• Task prompt
Look through the records below for the line with "orange brick B2:B3 level 2 -> none". Return that line and each one after it up to and including the line with "yellow brick C4:D5", exactly.

• Source data
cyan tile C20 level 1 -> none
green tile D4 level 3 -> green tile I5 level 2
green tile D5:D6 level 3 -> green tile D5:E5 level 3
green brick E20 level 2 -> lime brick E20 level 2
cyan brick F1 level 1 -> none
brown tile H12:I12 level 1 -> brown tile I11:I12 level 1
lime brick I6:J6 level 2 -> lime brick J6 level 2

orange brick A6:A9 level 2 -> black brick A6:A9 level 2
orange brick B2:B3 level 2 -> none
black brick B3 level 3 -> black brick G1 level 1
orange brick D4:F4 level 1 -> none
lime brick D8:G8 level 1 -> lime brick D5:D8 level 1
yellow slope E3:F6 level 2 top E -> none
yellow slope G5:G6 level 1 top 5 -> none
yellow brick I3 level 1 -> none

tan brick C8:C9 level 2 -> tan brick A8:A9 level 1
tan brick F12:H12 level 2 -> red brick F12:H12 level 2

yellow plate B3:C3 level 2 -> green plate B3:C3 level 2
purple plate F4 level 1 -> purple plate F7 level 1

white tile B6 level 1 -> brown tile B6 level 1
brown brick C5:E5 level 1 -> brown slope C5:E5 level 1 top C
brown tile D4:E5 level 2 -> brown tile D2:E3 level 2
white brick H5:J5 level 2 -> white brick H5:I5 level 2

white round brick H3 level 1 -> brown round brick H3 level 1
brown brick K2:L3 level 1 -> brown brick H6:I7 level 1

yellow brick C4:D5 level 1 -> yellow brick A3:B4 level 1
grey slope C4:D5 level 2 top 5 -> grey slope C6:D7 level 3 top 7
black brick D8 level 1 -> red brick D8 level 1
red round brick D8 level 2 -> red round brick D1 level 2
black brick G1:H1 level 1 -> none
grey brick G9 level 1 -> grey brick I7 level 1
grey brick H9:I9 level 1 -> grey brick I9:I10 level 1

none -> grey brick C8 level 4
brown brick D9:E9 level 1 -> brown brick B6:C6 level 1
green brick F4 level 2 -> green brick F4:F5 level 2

• Answer below
orange brick B2:B3 level 2 -> none
black brick B3 level 3 -> black brick G1 level 1
orange brick D4:F4 level 1 -> none
lime brick D8:G8 level 1 -> lime brick D5:D8 level 1
yellow slope E3:F6 level 2 top E -> none
yellow slope G5:G6 level 1 top 5 -> none
yellow brick I3 level 1 -> none

tan brick C8:C9 level 2 -> tan brick A8:A9 level 1
tan brick F12:H12 level 2 -> red brick F12:H12 level 2

yellow plate B3:C3 level 2 -> green plate B3:C3 level 2
purple plate F4 level 1 -> purple plate F7 level 1

white tile B6 level 1 -> brown tile B6 level 1
brown brick C5:E5 level 1 -> brown slope C5:E5 level 1 top C
brown tile D4:E5 level 2 -> brown tile D2:E3 level 2
white brick H5:J5 level 2 -> white brick H5:I5 level 2

white round brick H3 level 1 -> brown round brick H3 level 1
brown brick K2:L3 level 1 -> brown brick H6:I7 level 1

yellow brick C4:D5 level 1 -> yellow brick A3:B4 level 1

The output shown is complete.